[Activity]: For this exercise, output every line of the data as it stands.

[Supplied material]:

--------

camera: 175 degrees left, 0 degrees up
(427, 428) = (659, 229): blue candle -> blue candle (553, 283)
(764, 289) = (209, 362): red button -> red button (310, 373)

--------

[Task response]:
camera: 175 degrees left, 0 degrees up
(427, 428) = (659, 229): blue candle -> blue candle (553, 283)
(764, 289) = (209, 362): red button -> red button (310, 373)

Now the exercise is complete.